#### Task instructions:
A word-for-word copy of the entries is the goal; leave out the pictures.

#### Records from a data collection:

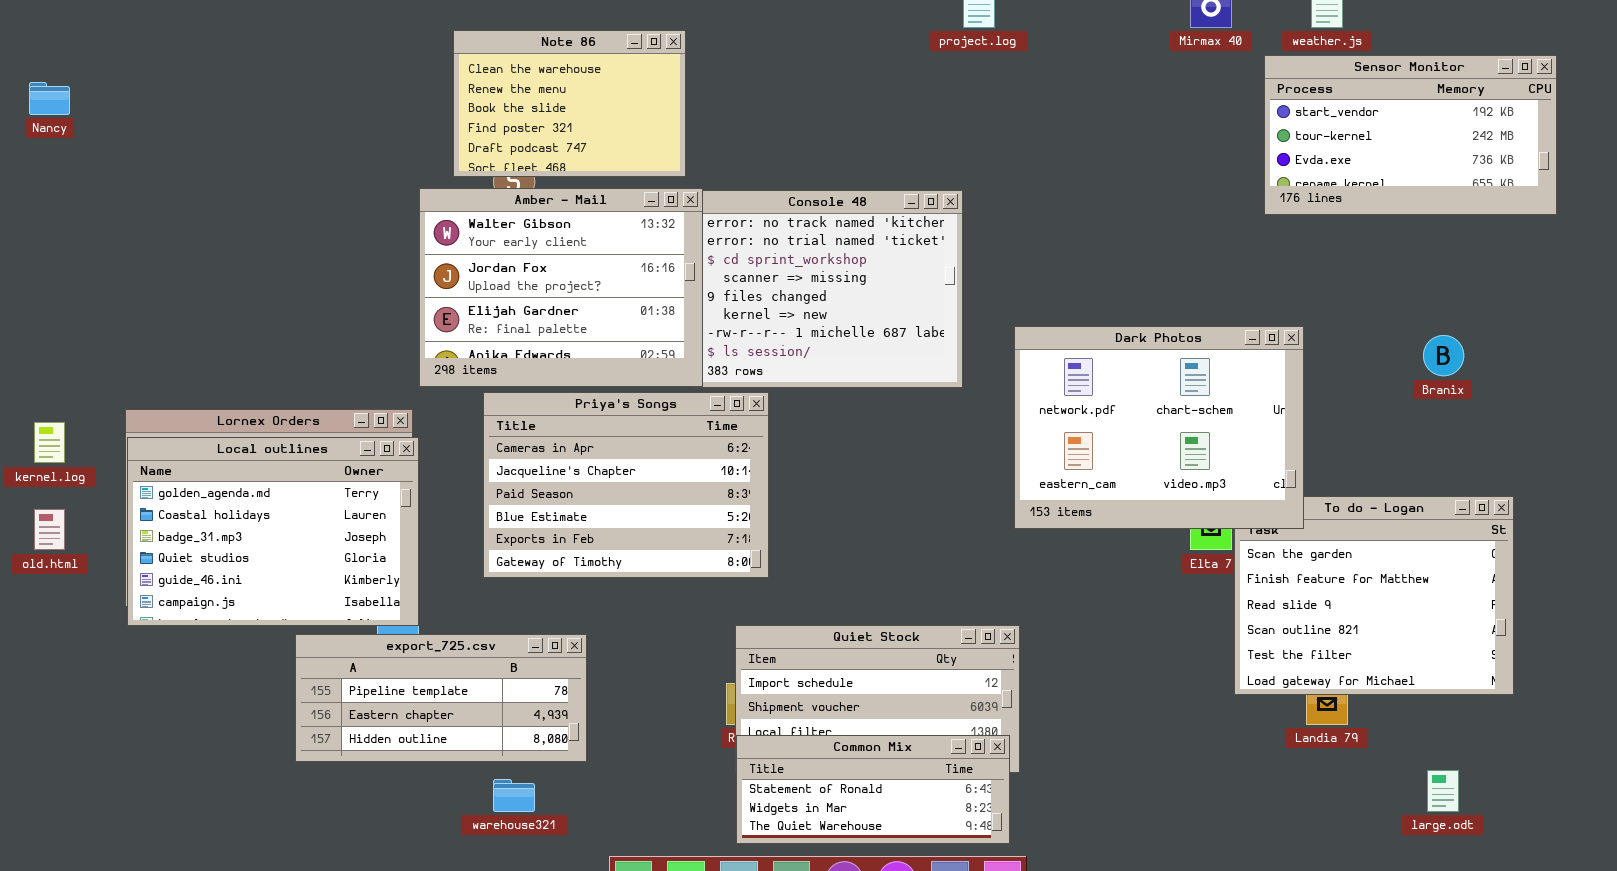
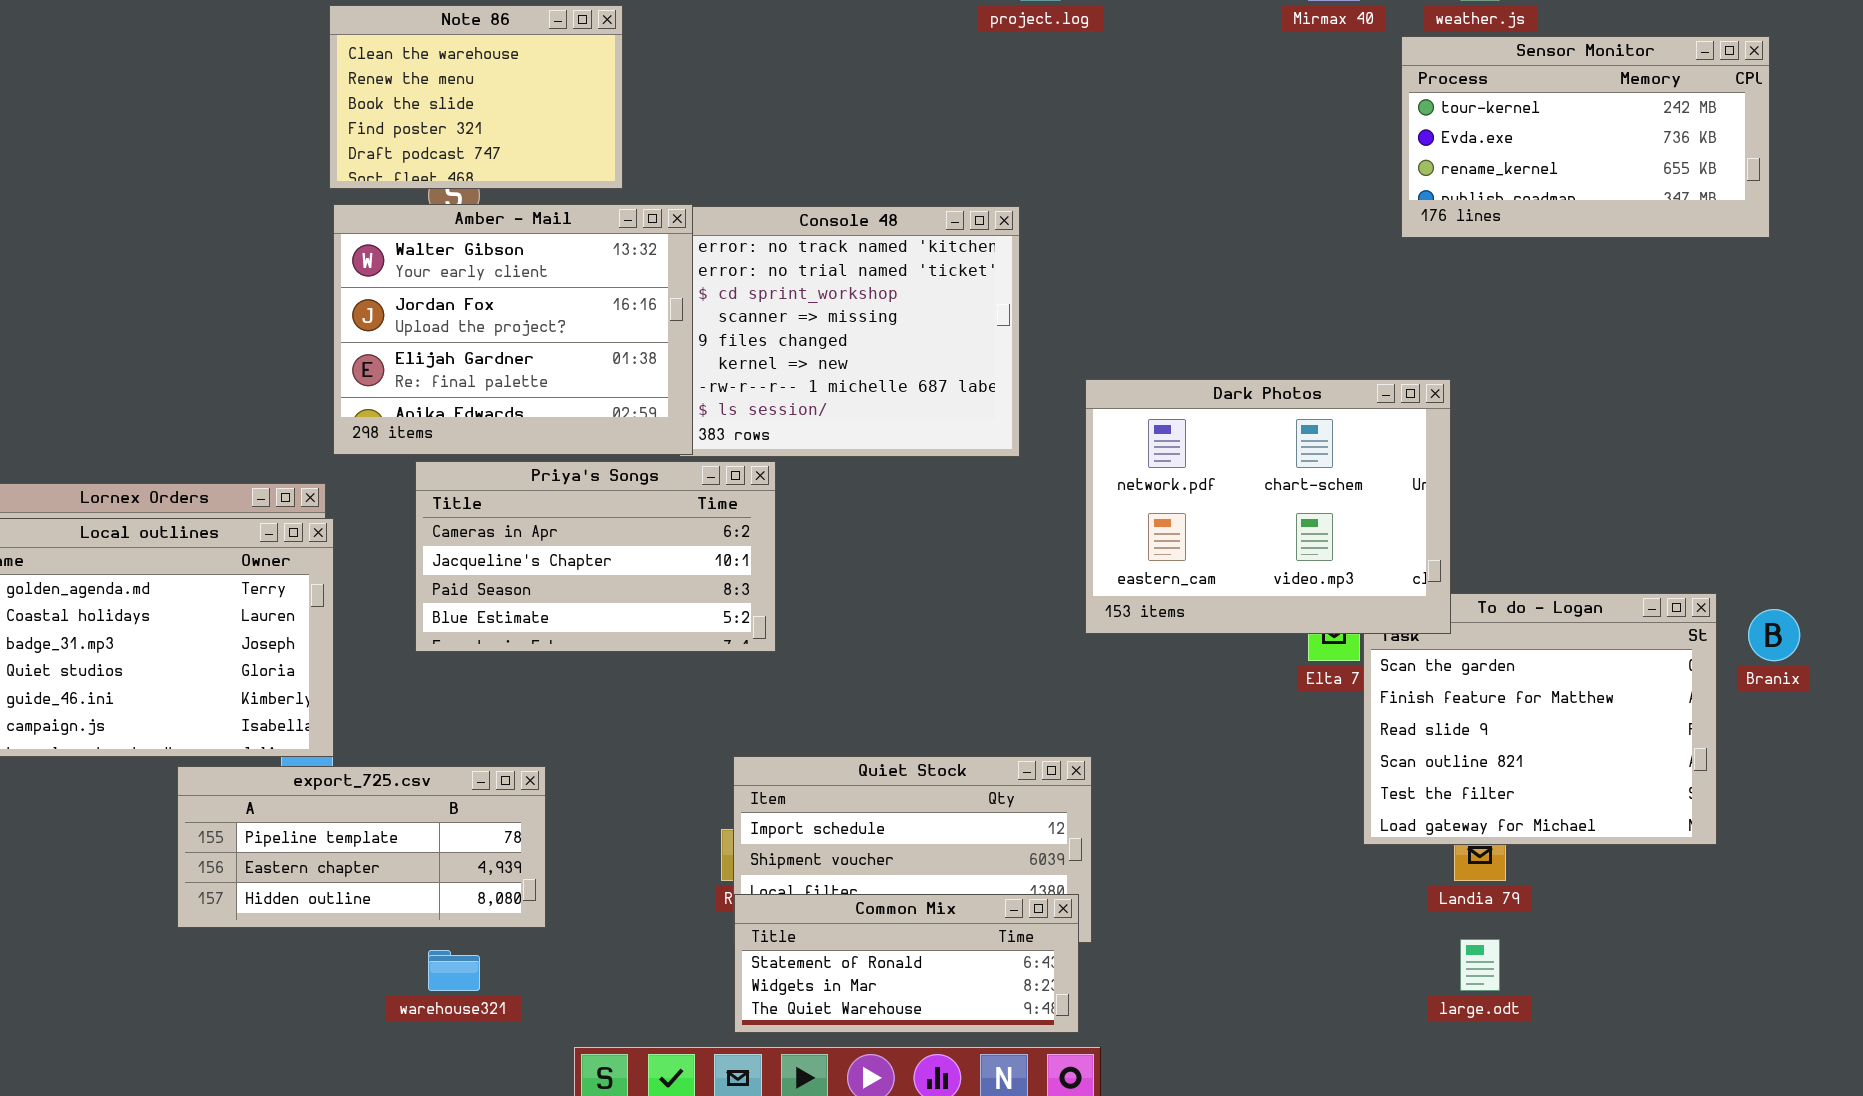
Note 86: [453,30,686,177] -> [329,5,623,189], moved
Sensor Monitor: [1264,55,1557,215] -> [1401,36,1770,238], scrolled down 1 row
Branix: [1423,335,1464,376] -> [1748,609,1800,661], moved
Priya's Songs: [483,392,769,578] -> [415,461,776,652], resized
large.odt: [1427,770,1459,812] -> [1460,939,1500,991], moved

#### Problem solution:
Note 86: [453,30,686,177] -> [329,5,623,189], moved
Sensor Monitor: [1264,55,1557,215] -> [1401,36,1770,238], scrolled down 1 row
Branix: [1423,335,1464,376] -> [1748,609,1800,661], moved
Priya's Songs: [483,392,769,578] -> [415,461,776,652], resized
large.odt: [1427,770,1459,812] -> [1460,939,1500,991], moved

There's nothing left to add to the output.